BEGIN Task data

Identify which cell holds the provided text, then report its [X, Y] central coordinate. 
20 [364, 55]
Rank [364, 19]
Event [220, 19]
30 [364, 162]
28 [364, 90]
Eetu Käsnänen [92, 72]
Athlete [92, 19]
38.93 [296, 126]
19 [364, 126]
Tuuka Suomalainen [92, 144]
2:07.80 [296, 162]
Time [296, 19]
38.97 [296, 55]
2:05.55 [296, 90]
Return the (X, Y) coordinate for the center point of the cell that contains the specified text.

END Task data

Update the items above so that every "coordinate" becomes "position", and write out all their lines again with nothing else changed.

Identify which cell holds the provided text, then report its [X, Y] central position. 
20 [364, 55]
Rank [364, 19]
Event [220, 19]
30 [364, 162]
28 [364, 90]
Eetu Käsnänen [92, 72]
Athlete [92, 19]
38.93 [296, 126]
19 [364, 126]
Tuuka Suomalainen [92, 144]
2:07.80 [296, 162]
Time [296, 19]
38.97 [296, 55]
2:05.55 [296, 90]
Return the (X, Y) position for the center point of the cell that contains the specified text.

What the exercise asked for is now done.